● **What to do**: With pictures removed, output every record below exactly as written.

● **Image sets with object changes**:
::::::::::
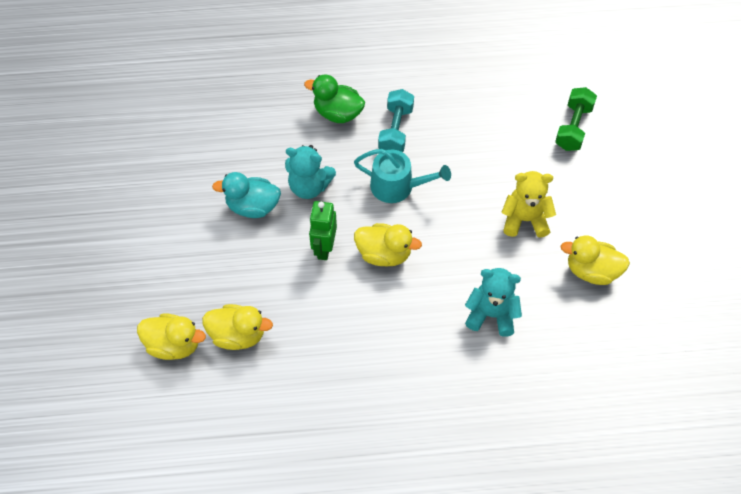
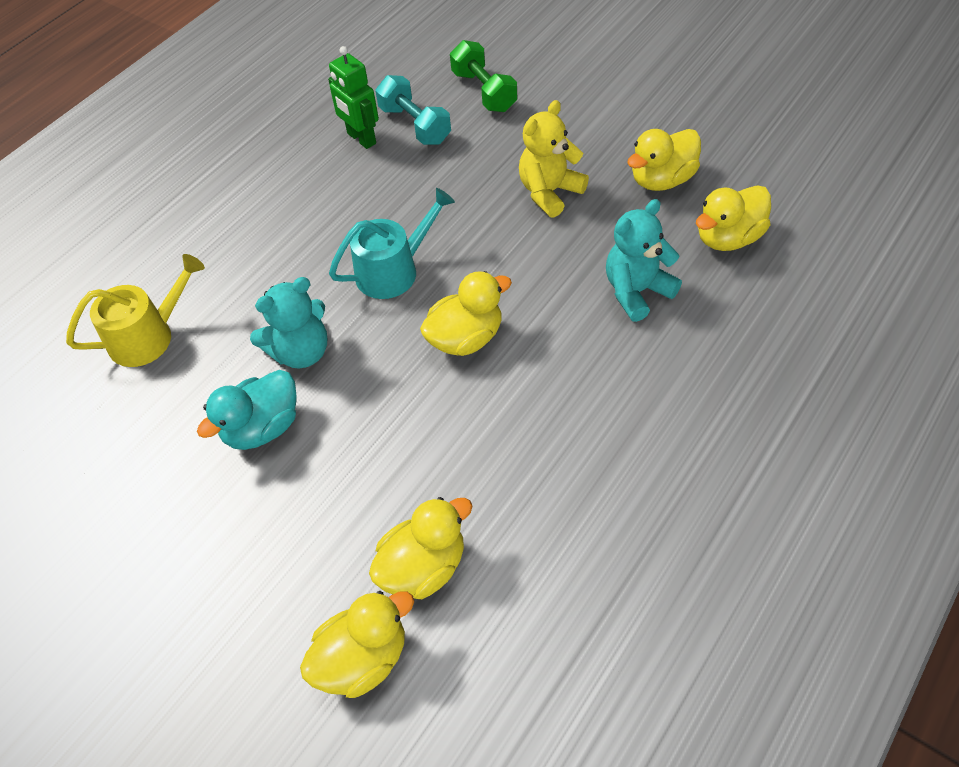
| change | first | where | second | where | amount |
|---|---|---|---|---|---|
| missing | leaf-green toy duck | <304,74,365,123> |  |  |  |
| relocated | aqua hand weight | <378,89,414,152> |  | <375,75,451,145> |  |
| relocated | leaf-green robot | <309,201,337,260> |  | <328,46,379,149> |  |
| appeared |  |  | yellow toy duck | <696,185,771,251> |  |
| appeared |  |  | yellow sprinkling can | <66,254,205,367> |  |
::::::::::
● **Response below**:
| change | first | where | second | where | amount |
|---|---|---|---|---|---|
| missing | leaf-green toy duck | <304,74,365,123> |  |  |  |
| relocated | aqua hand weight | <378,89,414,152> |  | <375,75,451,145> |  |
| relocated | leaf-green robot | <309,201,337,260> |  | <328,46,379,149> |  |
| appeared |  |  | yellow toy duck | <696,185,771,251> |  |
| appeared |  |  | yellow sprinkling can | <66,254,205,367> |  |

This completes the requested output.